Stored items
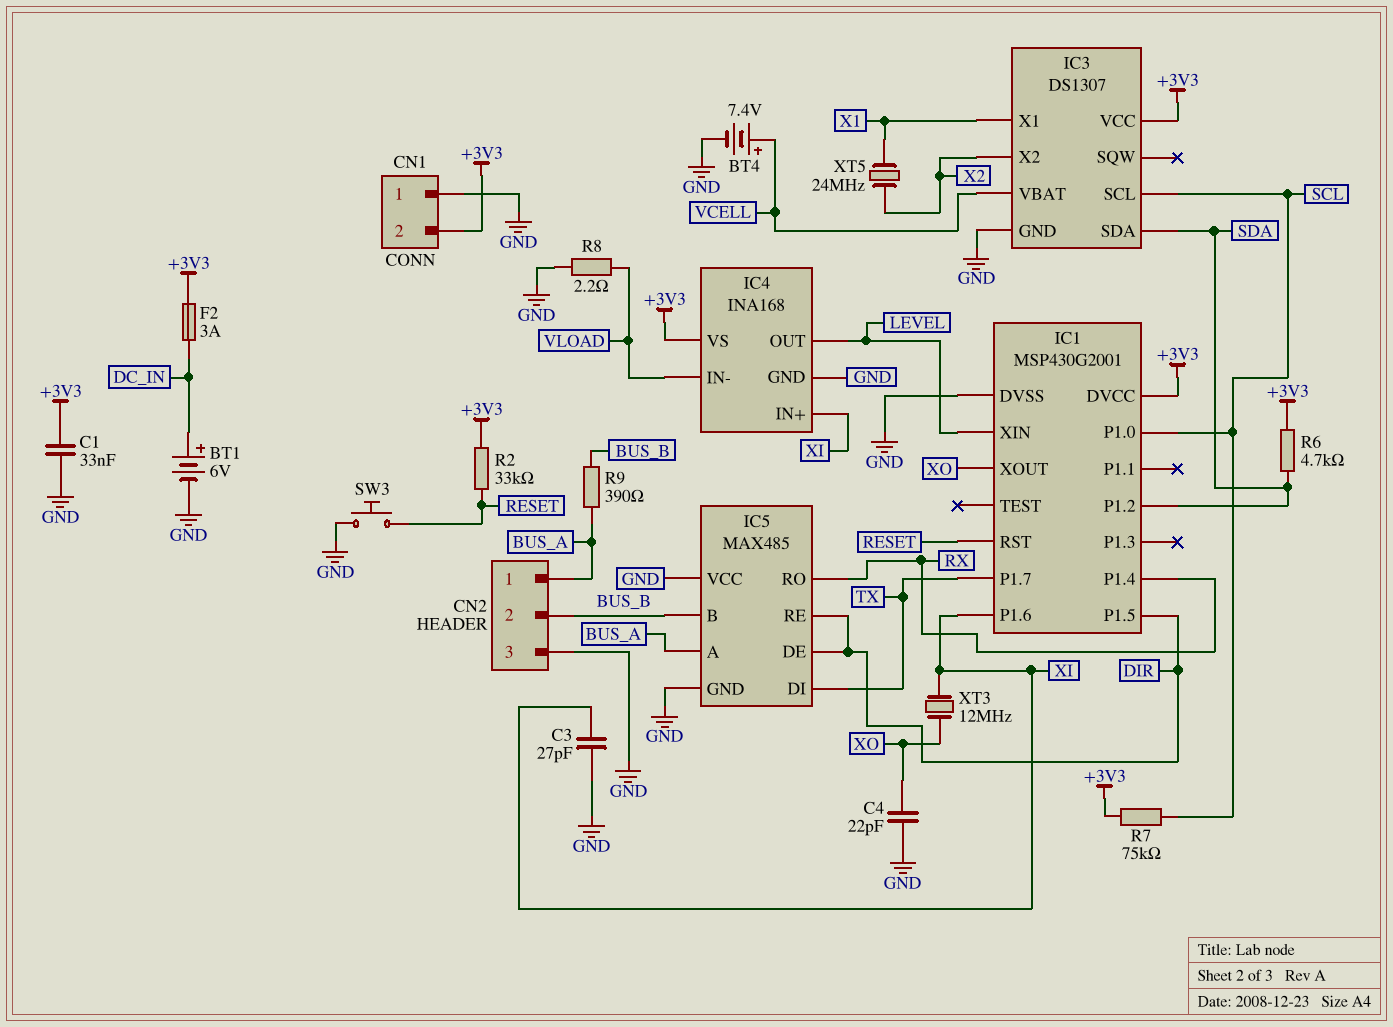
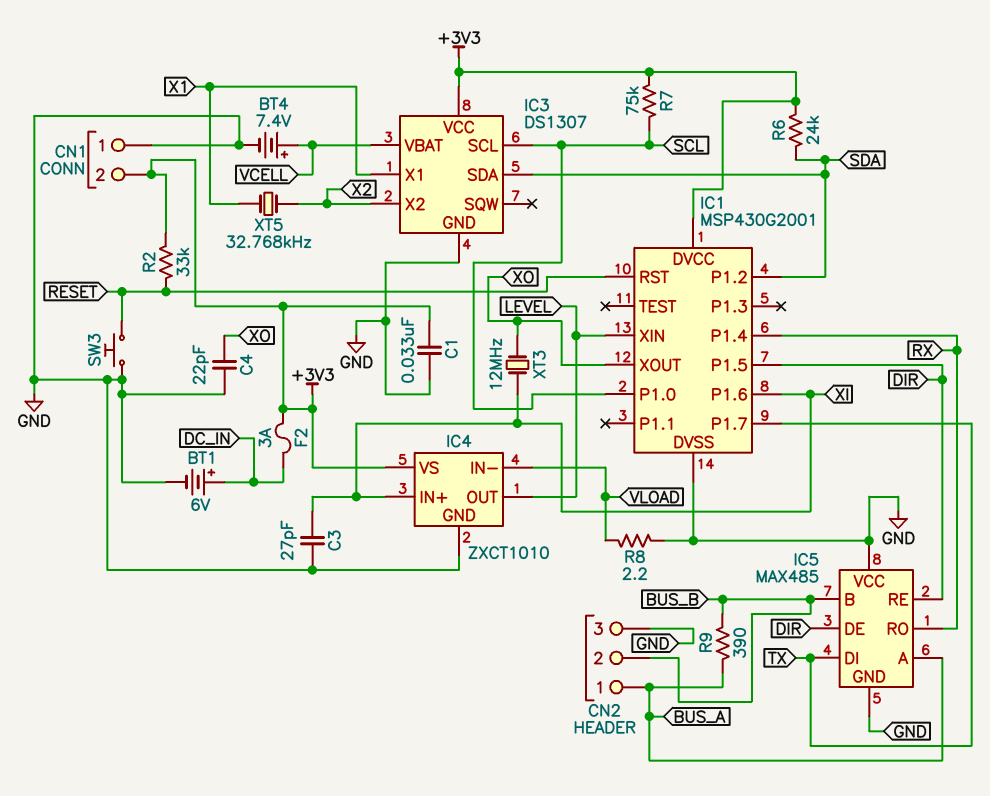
IC4: INA168 -> ZXCT1010
R6: 4.7k (+3V3, SDA) -> 24k (+3V3, SDA)
XT5: 24MHz (X1, X2) -> 32.768kHz (X1, X2)

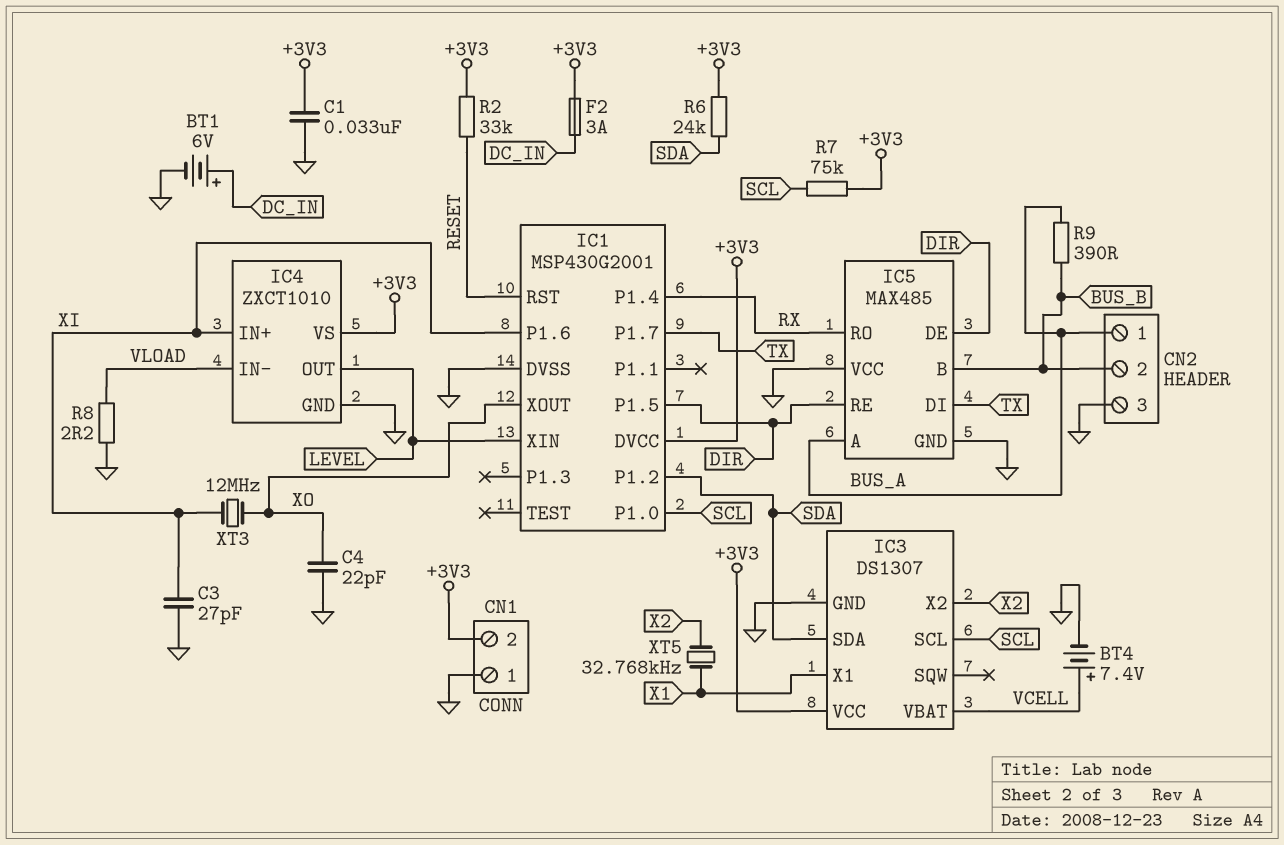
SW3: button (GND, RESET) -> none

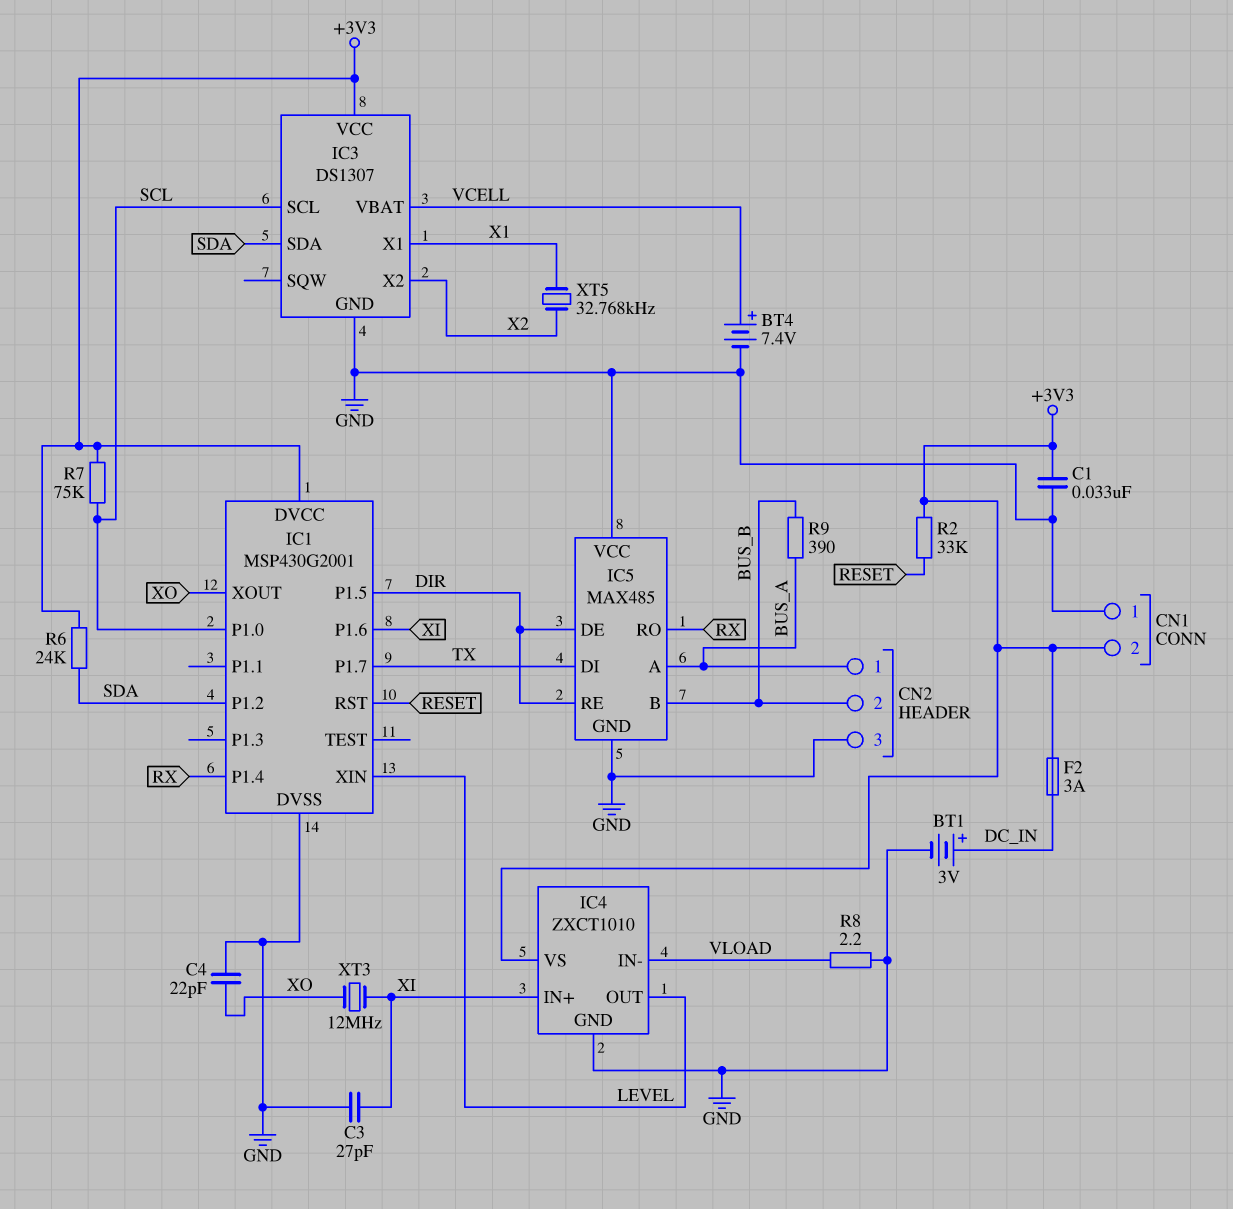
BT1: 6V (plus DC_IN, minus GND) -> 3V (plus DC_IN, minus GND)

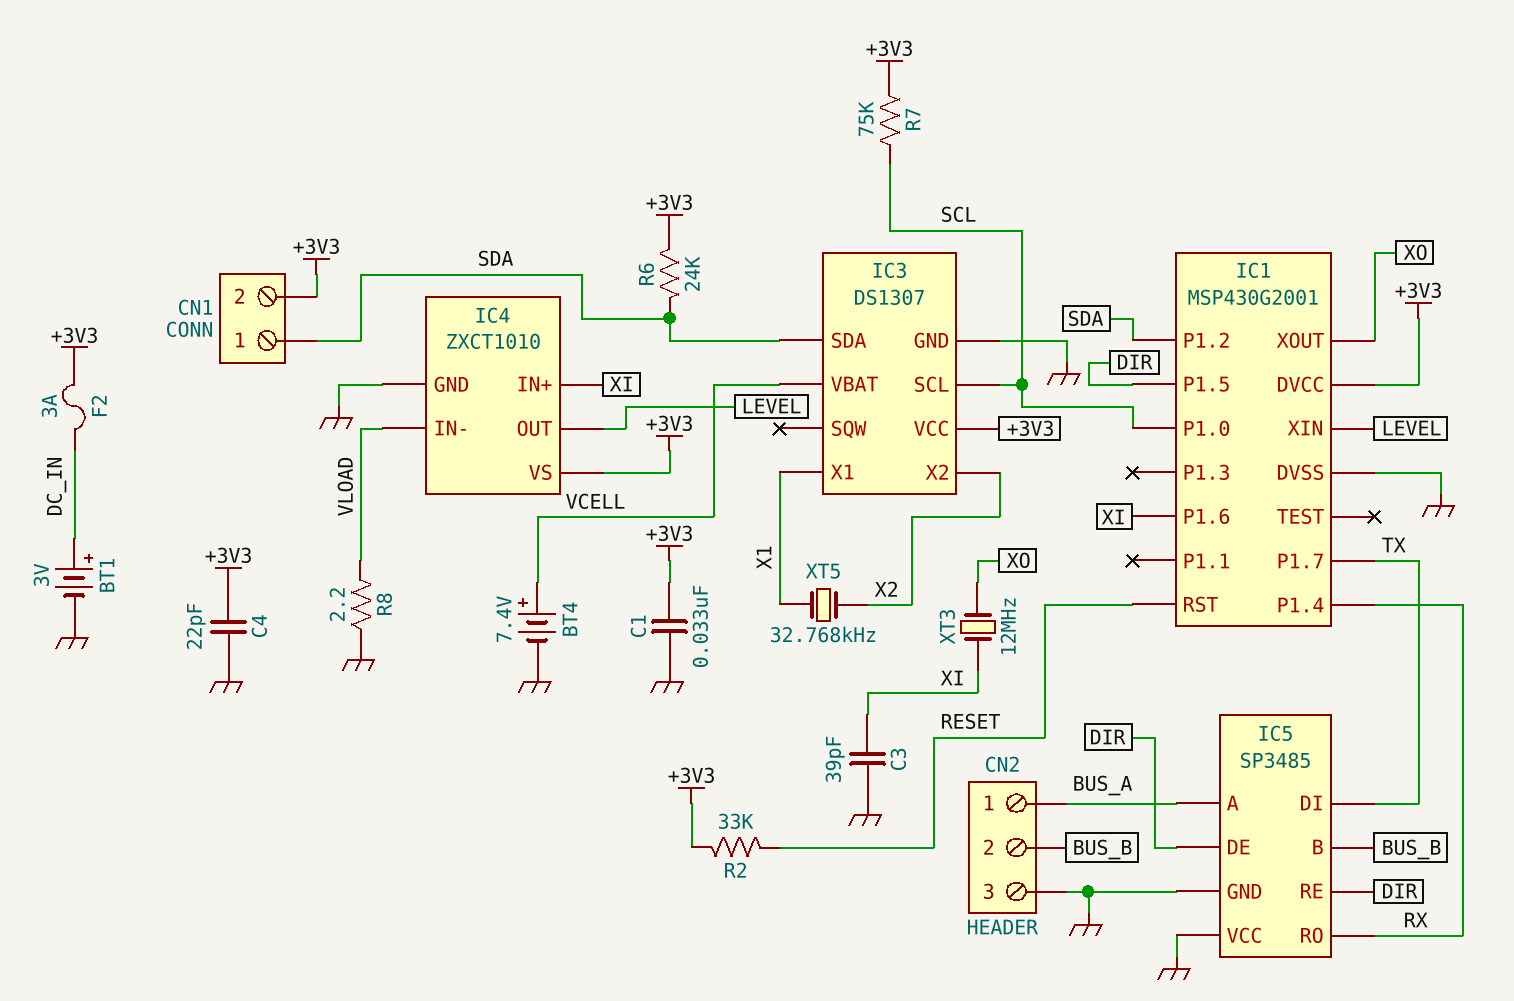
C3: 27pF (GND, XI) -> 39pF (GND, XI)
C4: 22pF (GND, XO) -> 22pF (+3V3, GND)
CN1 pin 1: GND -> SDA
IC5: MAX485 -> SP3485
R9: 390 (BUS_A, BUS_B) -> none

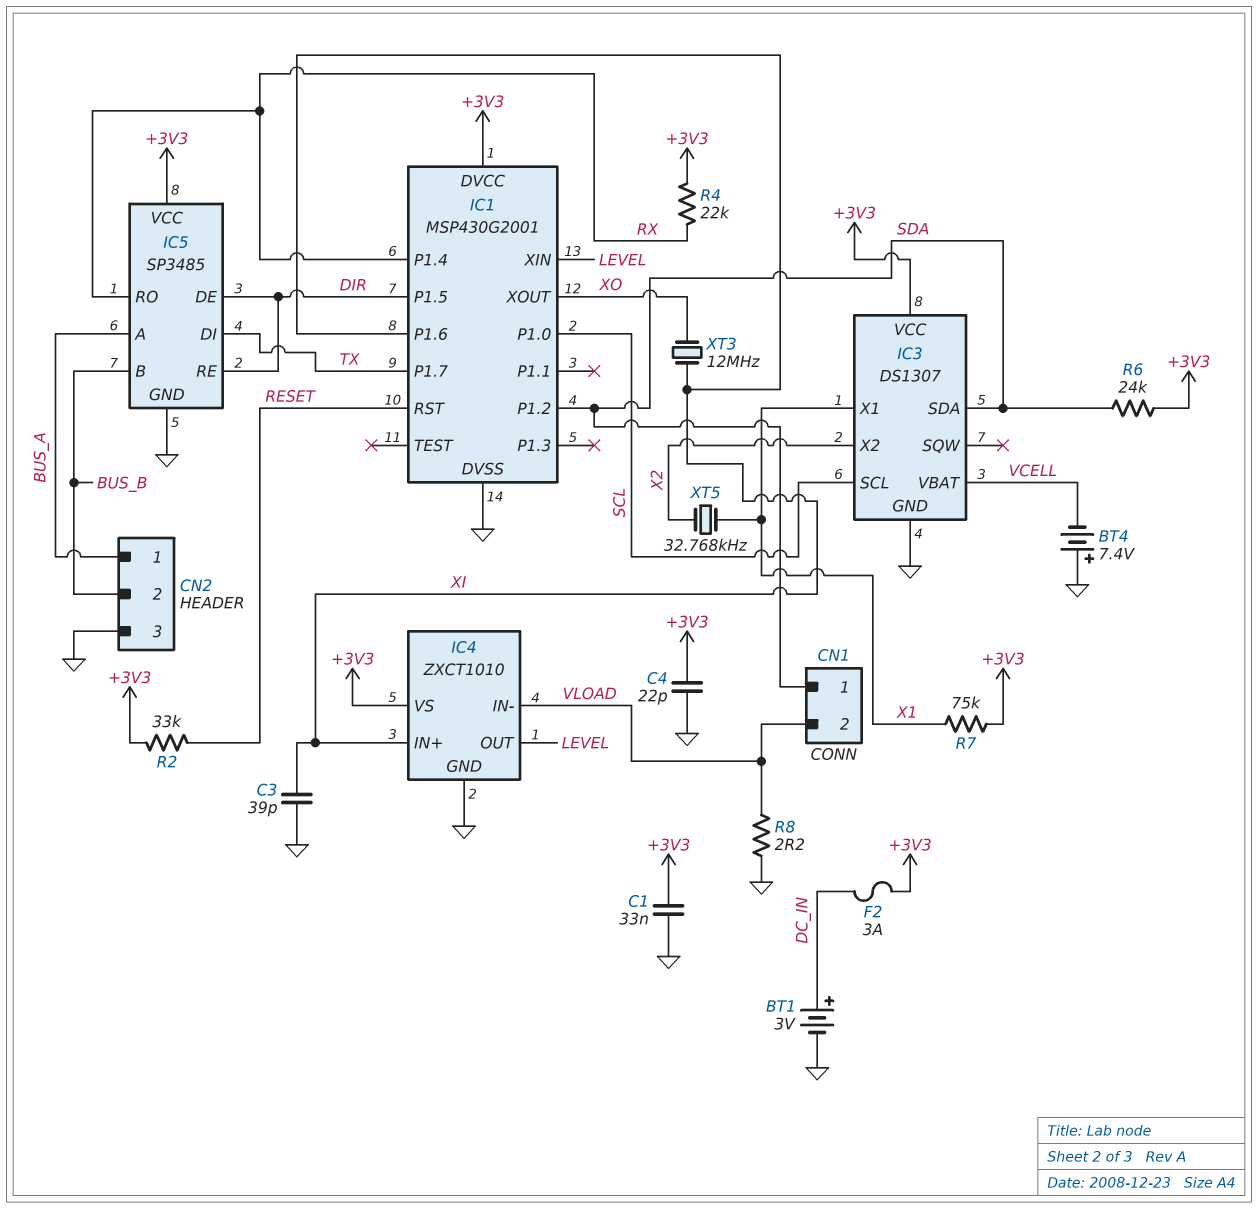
BT4: 7.4V (plus VCELL, minus GND) -> 7.4V (plus GND, minus VCELL)
CN1 pin 2: +3V3 -> VLOAD
IC5 pin VCC: GND -> +3V3
R4: none -> 22k (+3V3, RX)
R7: 75k (+3V3, SCL) -> 75k (+3V3, X1)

**WHAT TO WORK ON**
Your copy should hold exactly the lines from the one that contains "R6: 4.7k (+3V3, SDA) -> 24k (+3V3, SDA)" through the final line of the data, both ends included, and no pictures.

**SOLUTION**
R6: 4.7k (+3V3, SDA) -> 24k (+3V3, SDA)
XT5: 24MHz (X1, X2) -> 32.768kHz (X1, X2)

SW3: button (GND, RESET) -> none

BT1: 6V (plus DC_IN, minus GND) -> 3V (plus DC_IN, minus GND)

C3: 27pF (GND, XI) -> 39pF (GND, XI)
C4: 22pF (GND, XO) -> 22pF (+3V3, GND)
CN1 pin 1: GND -> SDA
IC5: MAX485 -> SP3485
R9: 390 (BUS_A, BUS_B) -> none

BT4: 7.4V (plus VCELL, minus GND) -> 7.4V (plus GND, minus VCELL)
CN1 pin 2: +3V3 -> VLOAD
IC5 pin VCC: GND -> +3V3
R4: none -> 22k (+3V3, RX)
R7: 75k (+3V3, SCL) -> 75k (+3V3, X1)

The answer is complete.